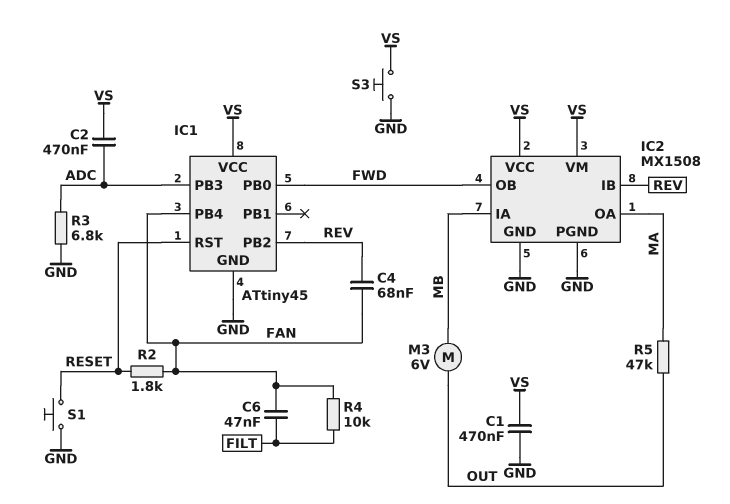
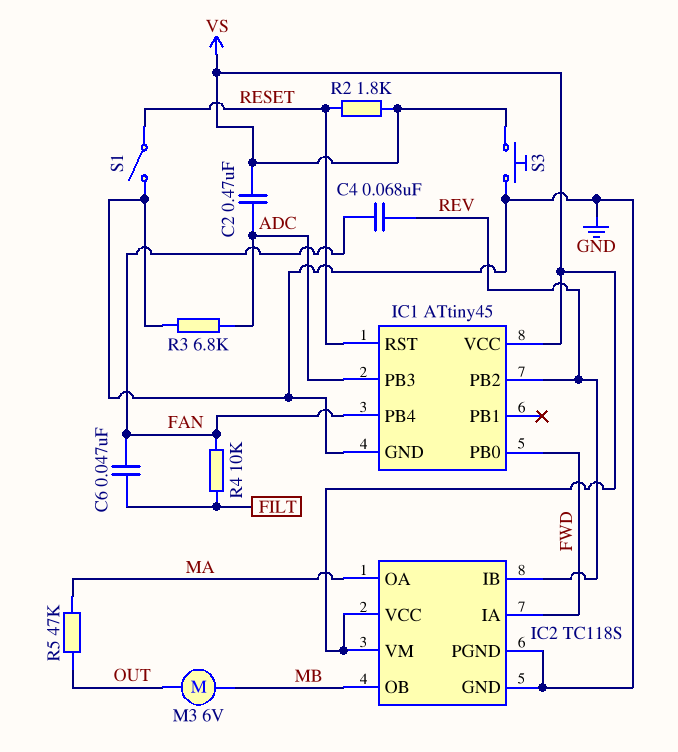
C1: 470nF (GND, VS) -> none
IC2: MX1508 -> TC118S
IC2 pin IA: MB -> FWD
IC2 pin OB: FWD -> MB
R2: 1.8k (FAN, RESET) -> 1.8k (RESET, VS)
S1: button (GND, RESET) -> switch (GND, RESET)

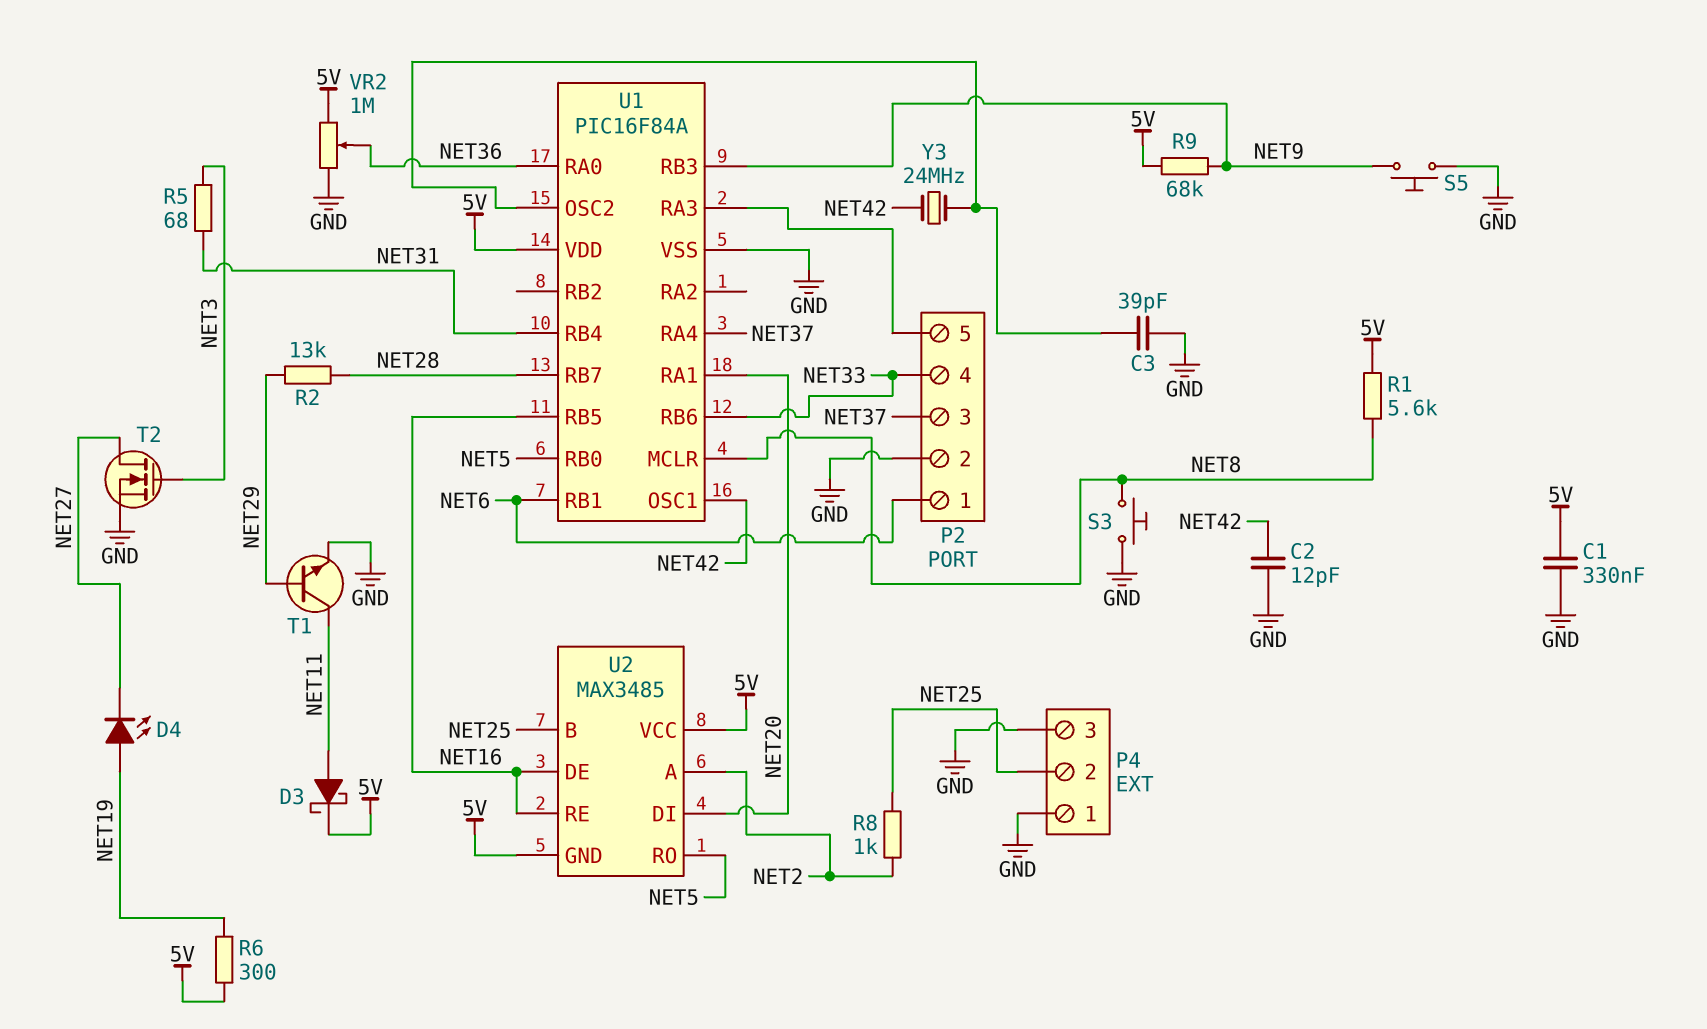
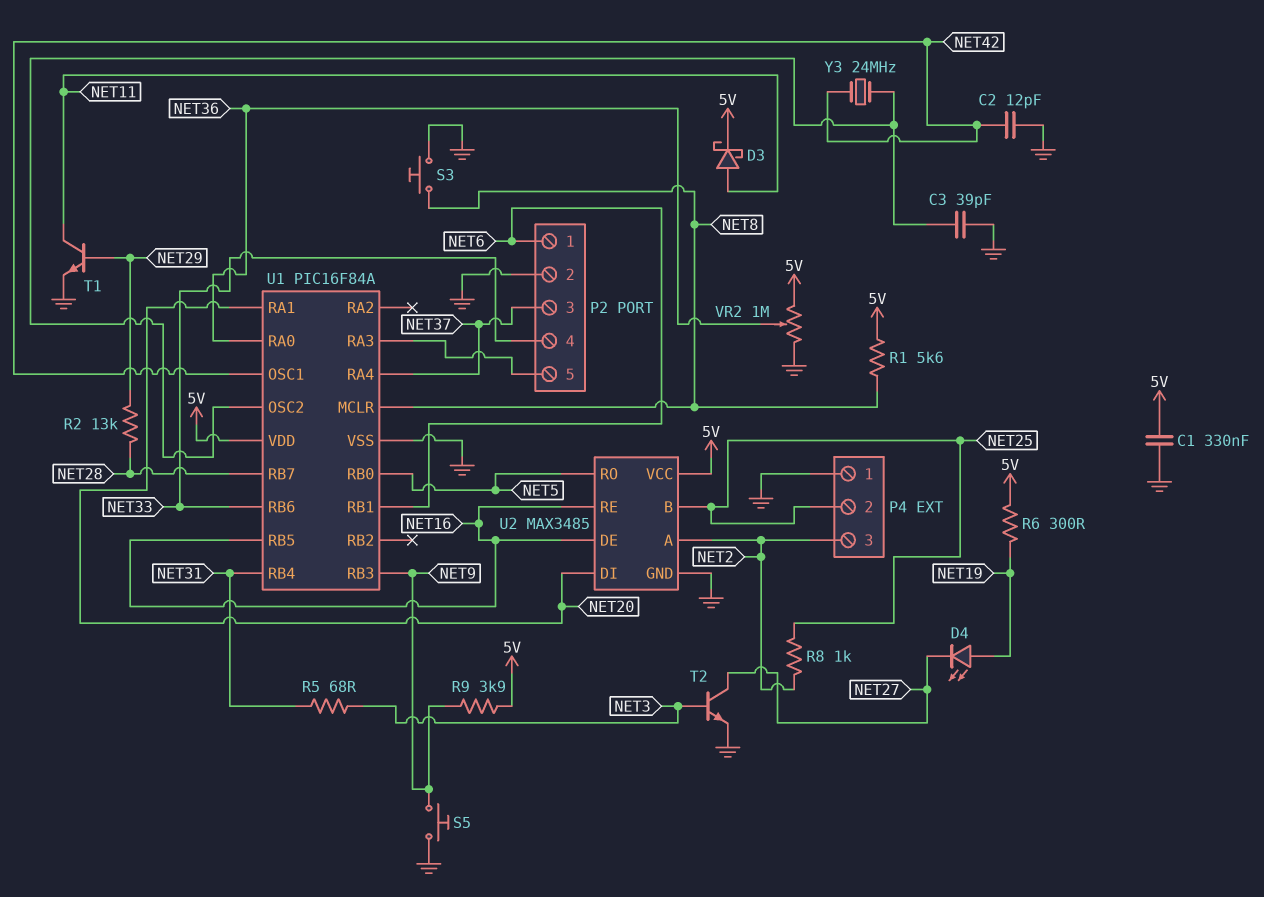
P4 pin 3: GND -> NET2
R9: 68k (5V, NET9) -> 3.9k (5V, NET9)
T2: NMOS (G NET3, D NET27, S GND) -> NPN (B NET3, C NET27, E GND)
U2 pin GND: 5V -> GND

(INSTRUCTIONS FOR THE TASK) Write out exactly, and only, the lines running from the line with "R2: 1.8k (FAN, RESET) -> 1.8k (RESET, VS)" to the last line above, both included, with all pictures omitted.

(THE ANSWER)
R2: 1.8k (FAN, RESET) -> 1.8k (RESET, VS)
S1: button (GND, RESET) -> switch (GND, RESET)

P4 pin 3: GND -> NET2
R9: 68k (5V, NET9) -> 3.9k (5V, NET9)
T2: NMOS (G NET3, D NET27, S GND) -> NPN (B NET3, C NET27, E GND)
U2 pin GND: 5V -> GND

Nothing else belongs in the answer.